*** DATASET EXTRACT ***

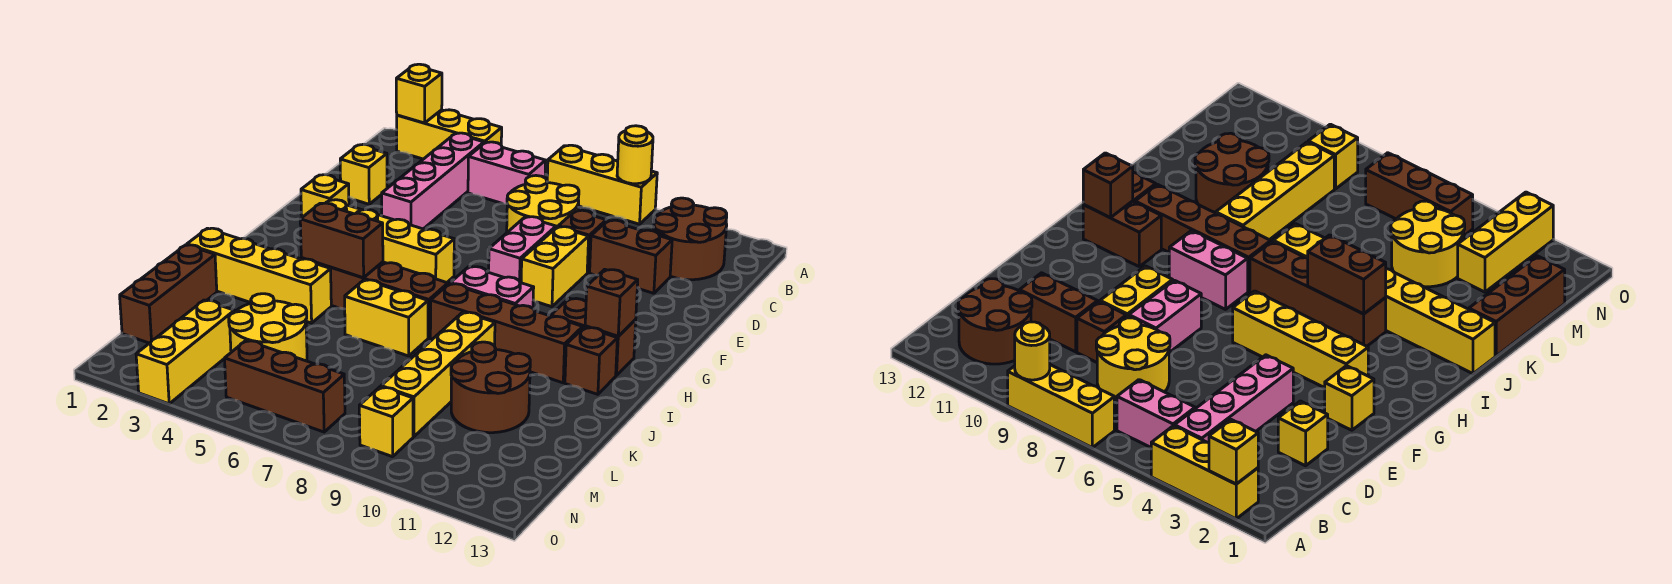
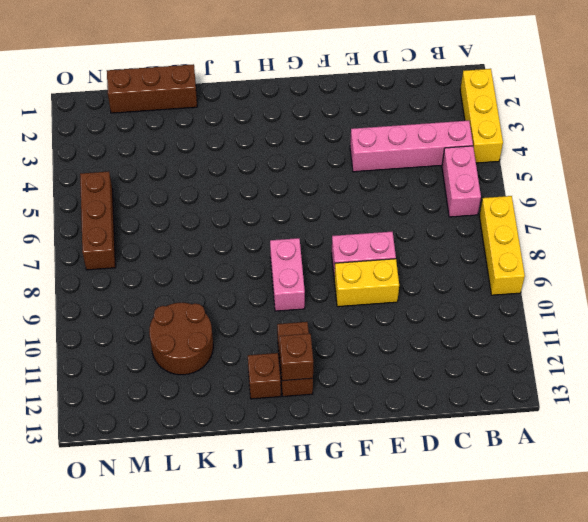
none -> brown round brick B11:C12 level 1
none -> yellow round brick C7:D8 level 1
none -> yellow brick D2 level 1
none -> brown brick D9 level 1

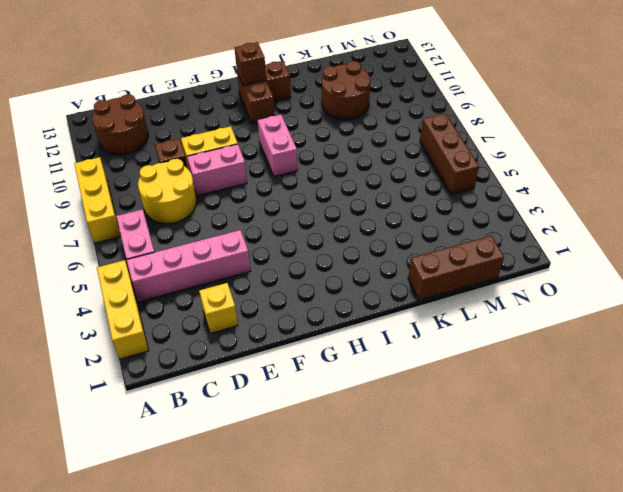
none -> brown brick D10:D11 level 1
none -> yellow brick F2 level 1
none -> yellow brick G3:G6 level 1
none -> brown brick I4:I7 level 1

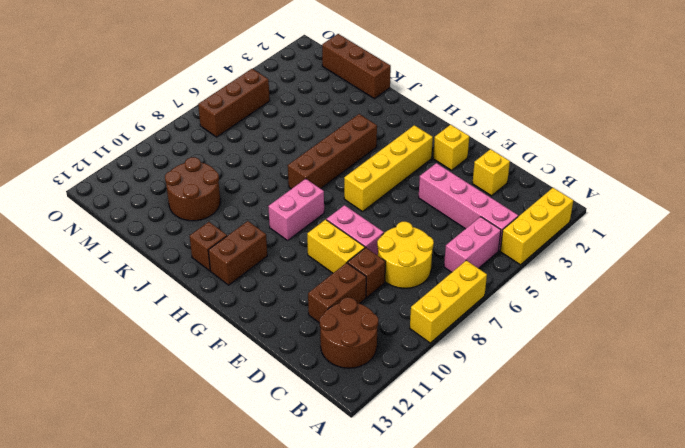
none -> brown brick I8:I11 level 1
none -> yellow brick J1:J4 level 1
none -> yellow brick J6:J7 level 1
none -> yellow brick J9:M9 level 1

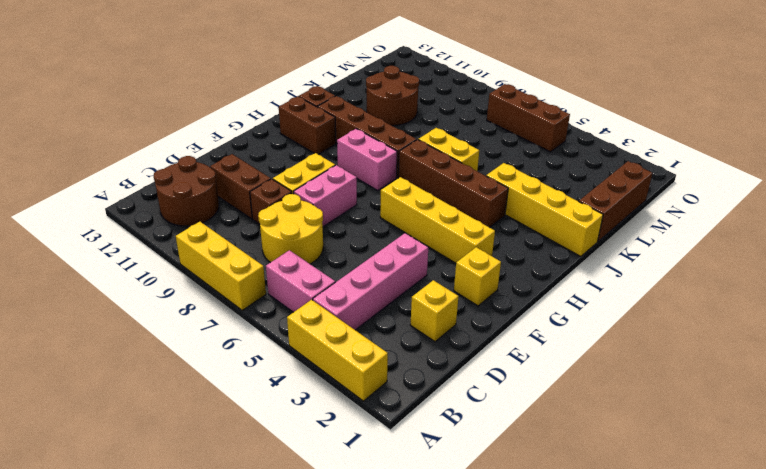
none -> yellow brick J9:M9 level 1
none -> yellow round brick L4:M5 level 1
none -> yellow brick M3:O3 level 1
none -> yellow brick N9 level 1

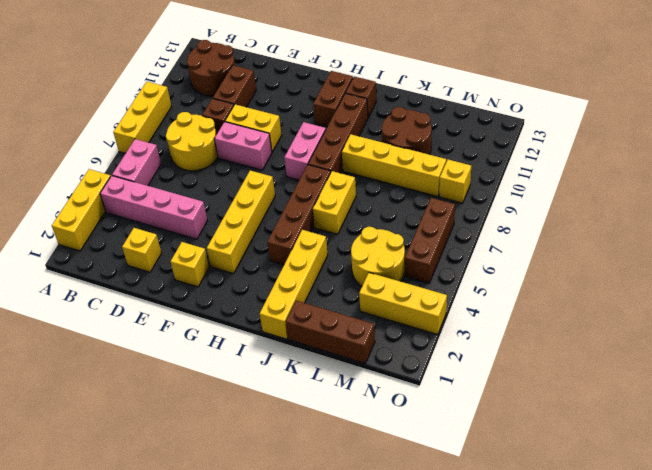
none -> yellow brick A2 level 2
none -> yellow round brick A9 level 2
none -> brown brick H12 level 2
none -> brown brick I4:I5 level 2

*** End of DATASET EXTRACT ***

**GOAL OF THE EXERCISE:** Transcribe nothing but the lines from the one containing "none -> yellow brick N9 level 1" through the final line of the records, exactly as written and without pictures.

**EXERCISE SOLUTION:**
none -> yellow brick N9 level 1

none -> yellow brick A2 level 2
none -> yellow round brick A9 level 2
none -> brown brick H12 level 2
none -> brown brick I4:I5 level 2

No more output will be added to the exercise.